» RECORDS SHOWN:
BEGIN

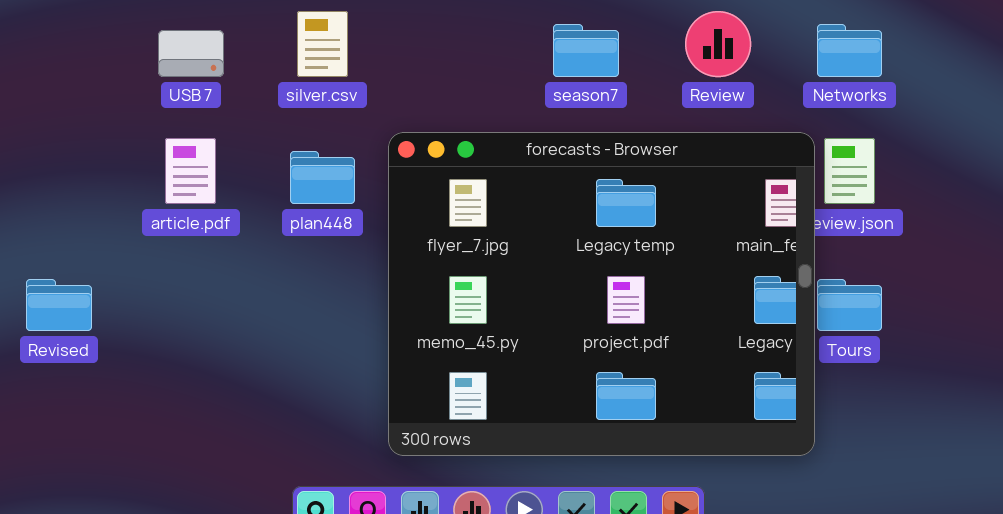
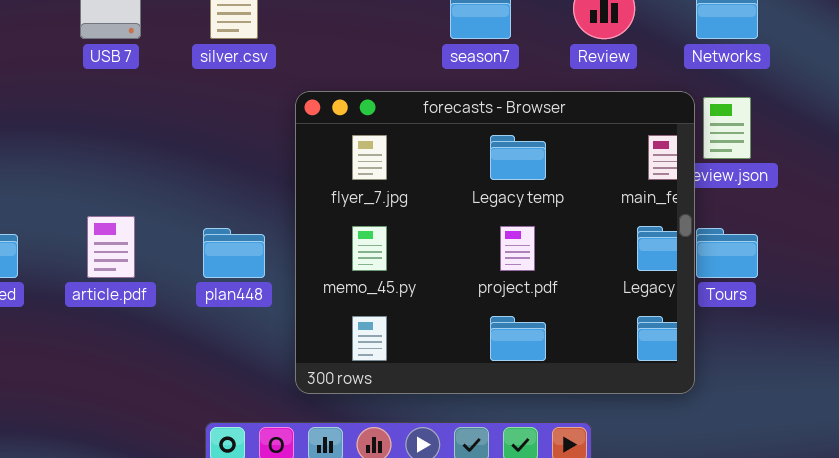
article.pdf: [165,138,216,204] -> [87,216,135,278], moved
plan448: [290,151,355,204] -> [203,228,265,278], moved

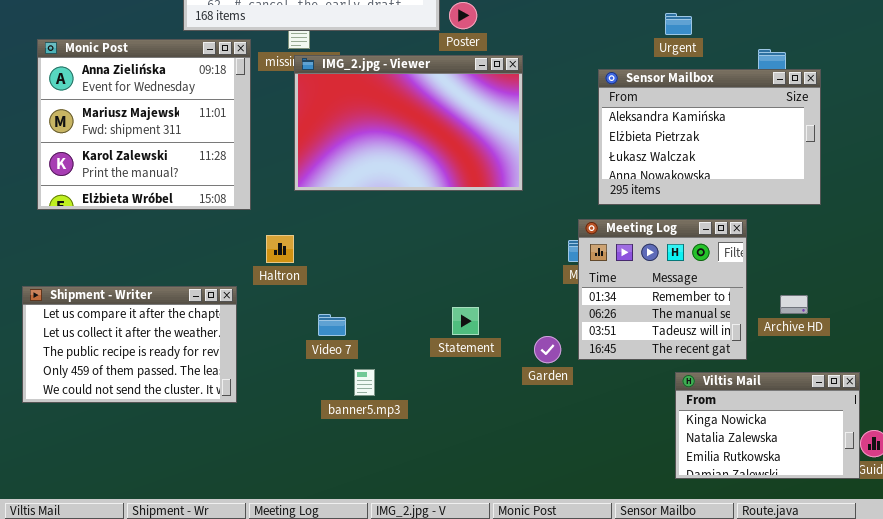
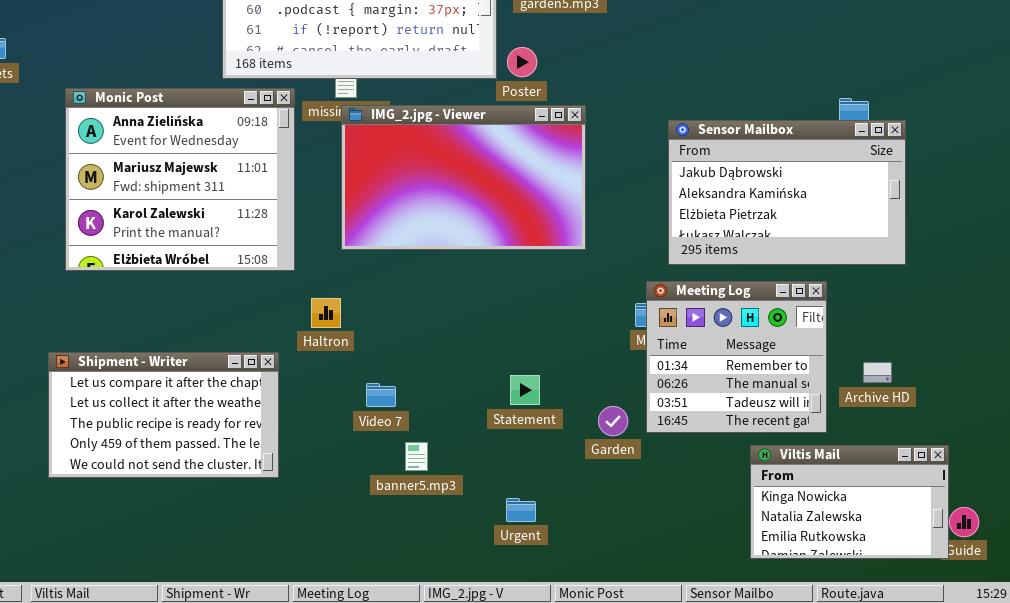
Urgent: [665,13,692,35] -> [506,498,536,522], moved
Sensor Mailbox: [598,69,821,205] -> [668,120,906,265], scrolled up 1 row

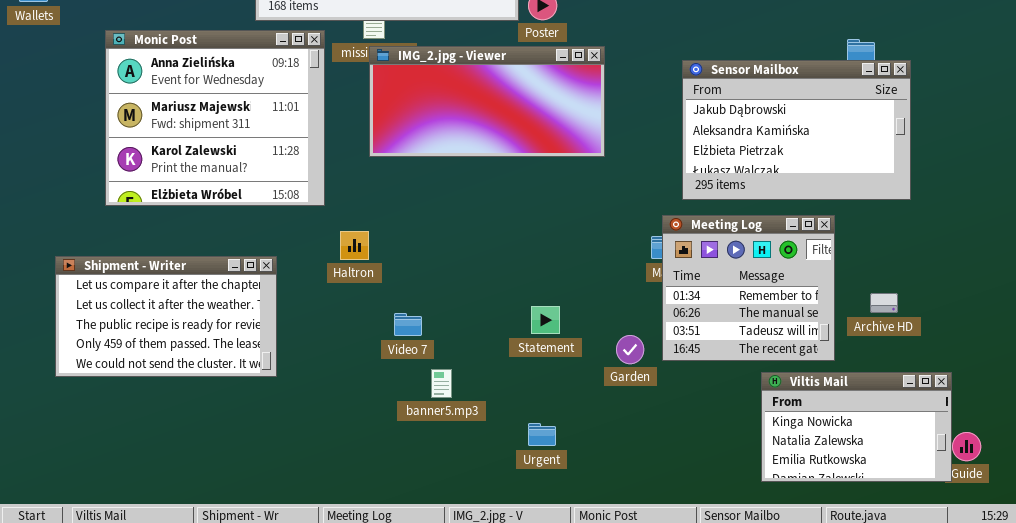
IMG_2.jpg - Viewer: [341,105,586,250] -> [369,46,605,157], resized
Shipment - Writer: [48,352,279,478] -> [55,256,277,377], moved

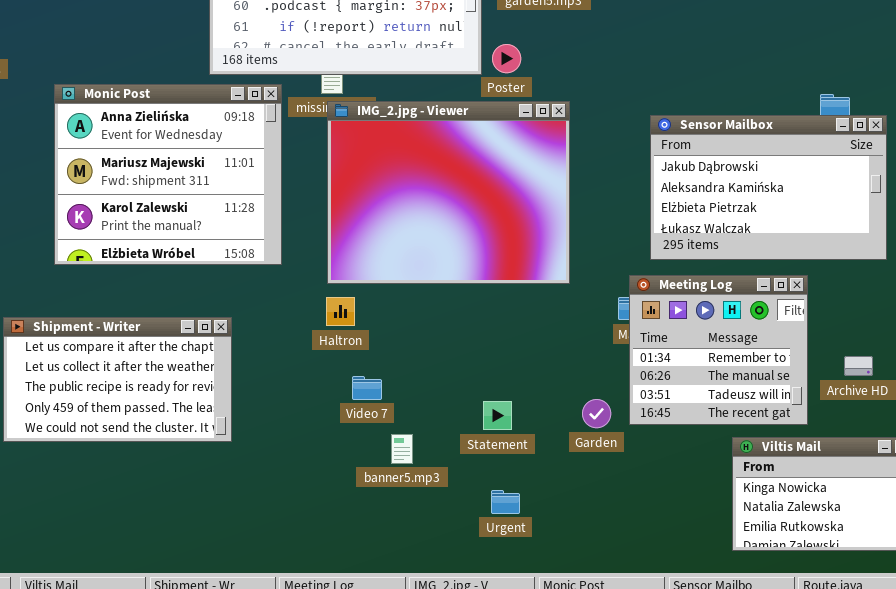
IMG_2.jpg - Viewer: [369,46,605,157] -> [327,101,570,284], resized
Haltron: [340,231,369,260] -> [326,297,355,326], moved
Statement: [531,306,560,334] -> [483,401,512,430], moved

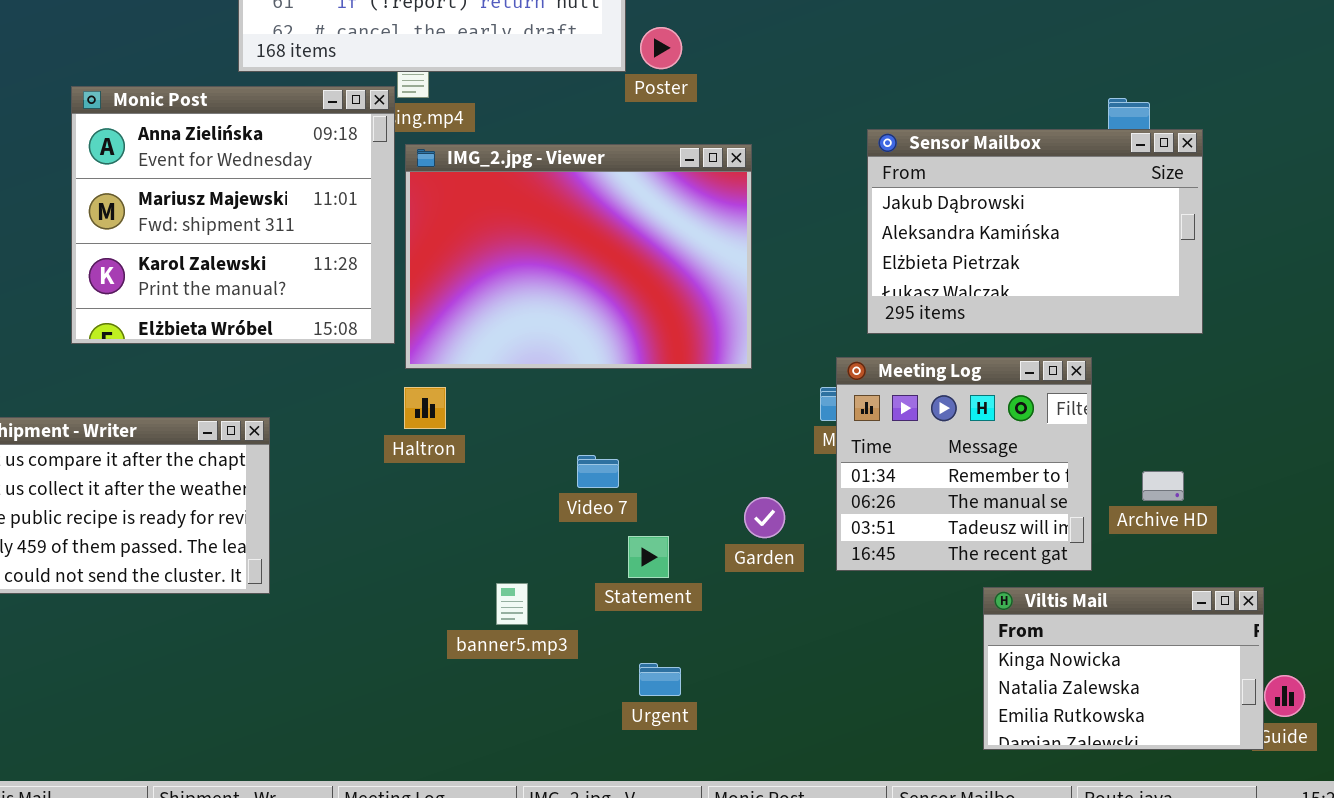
Monic Post: [54,84,282,265] -> [71,86,395,344], moved
IMG_2.jpg - Viewer: [327,101,570,284] -> [405,144,752,369], resized
Video 7: [352,376,382,400] -> [577,455,619,488], moved
Garden: [582,399,611,428] -> [744,497,785,538], moved

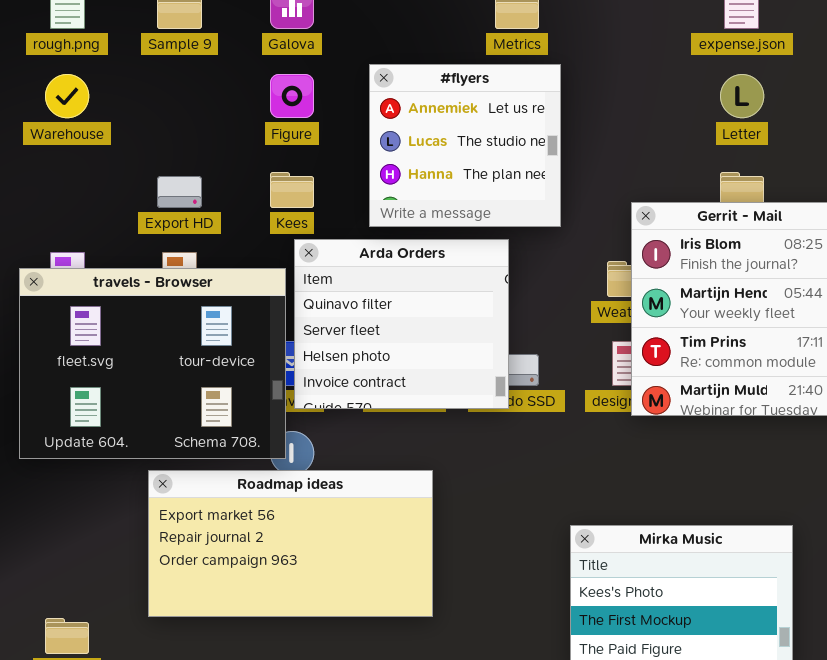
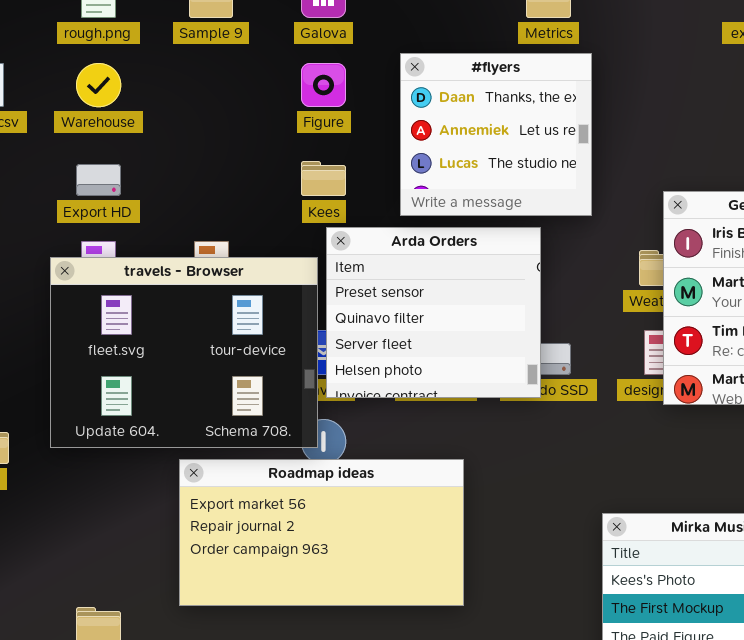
#flyers: [369,64,561,227] -> [400,53,592,216], scrolled up 1 row
Export HD: [157,176,202,208] -> [76,164,121,196], moved
Arda Orders: [294,239,509,409] -> [326,227,541,398], scrolled up 1 row

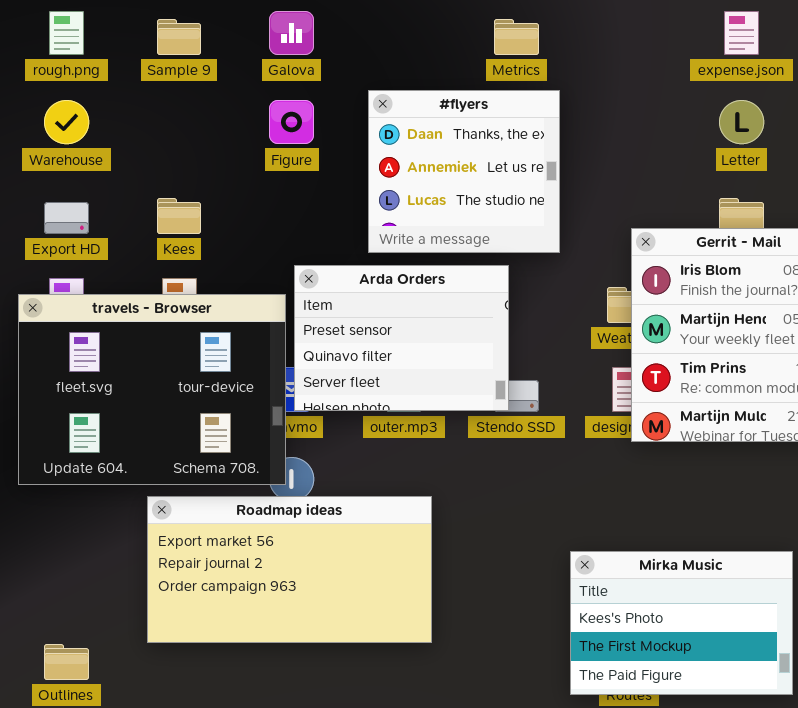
Kees: [301,161,346,196] -> [157,198,201,234], moved
Arda Orders: [326,227,541,398] -> [294,265,509,411], resized

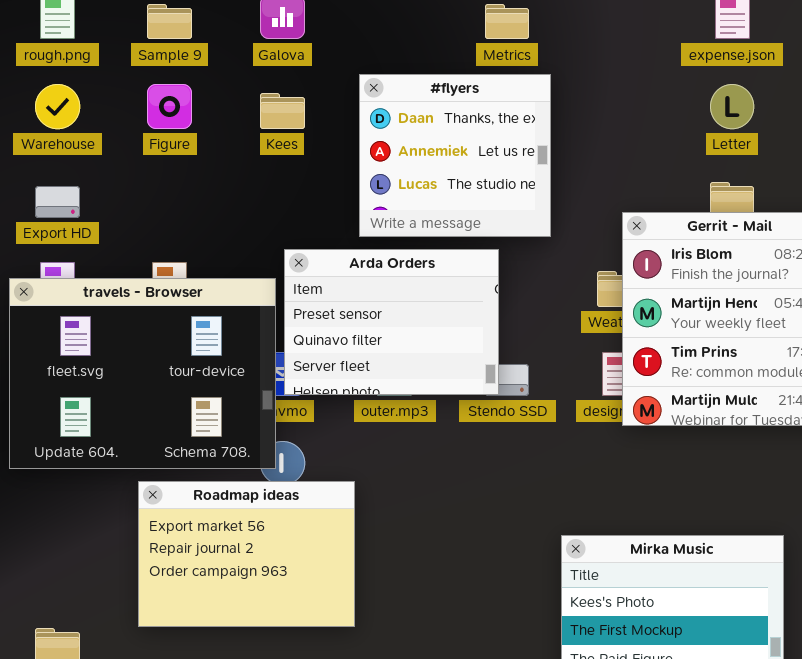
Figure: [269,100,314,144] -> [147,84,192,129], moved
Kees: [157,198,201,234] -> [260,93,305,129], moved
Roadmap ideas: [147,496,432,643] -> [138,481,355,627], resized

END

Where a line of the records has the string "scrolled", copy that line.

» EXERCISE ANSWER:
Sensor Mailbox: [598,69,821,205] -> [668,120,906,265], scrolled up 1 row
#flyers: [369,64,561,227] -> [400,53,592,216], scrolled up 1 row
Arda Orders: [294,239,509,409] -> [326,227,541,398], scrolled up 1 row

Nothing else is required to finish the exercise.